# Work instruction
Every entry must be set down exactly in the answer; no pictures should appear.

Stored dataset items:
*** Block opens ***

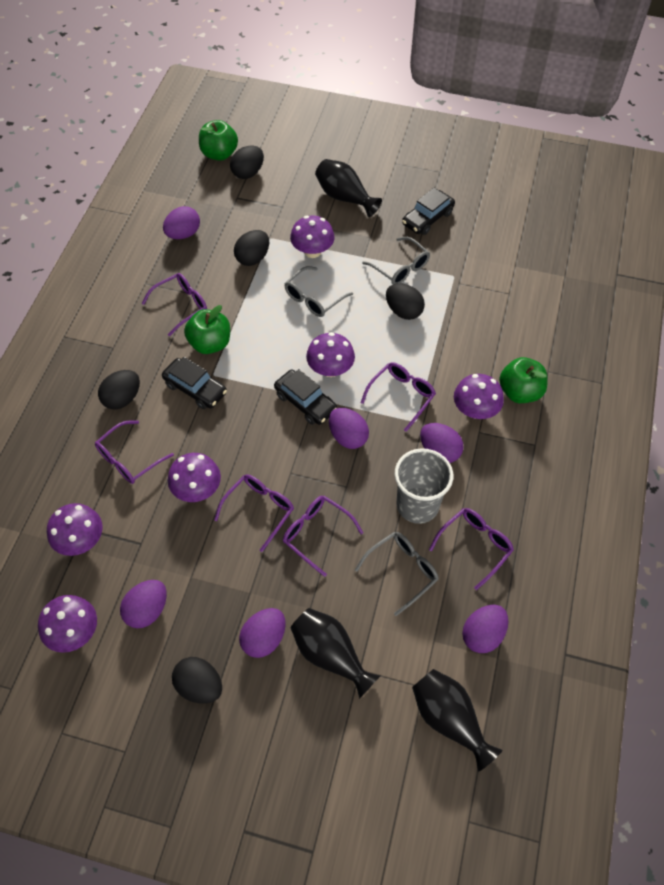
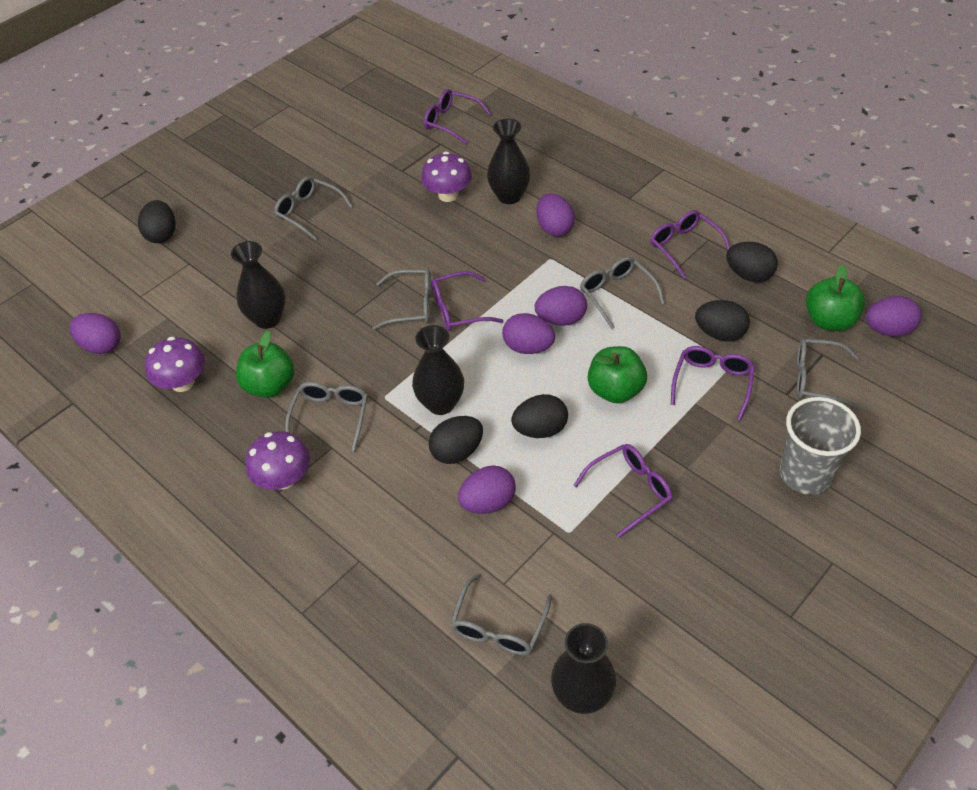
black car: 3 -> 0
black vase: 3 -> 4
grey glasses: 3 -> 6
purple glasses: 6 -> 5
purple mushroom: 6 -> 3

*** Block closes ***

# Reply to the task
black car: 3 -> 0
black vase: 3 -> 4
grey glasses: 3 -> 6
purple glasses: 6 -> 5
purple mushroom: 6 -> 3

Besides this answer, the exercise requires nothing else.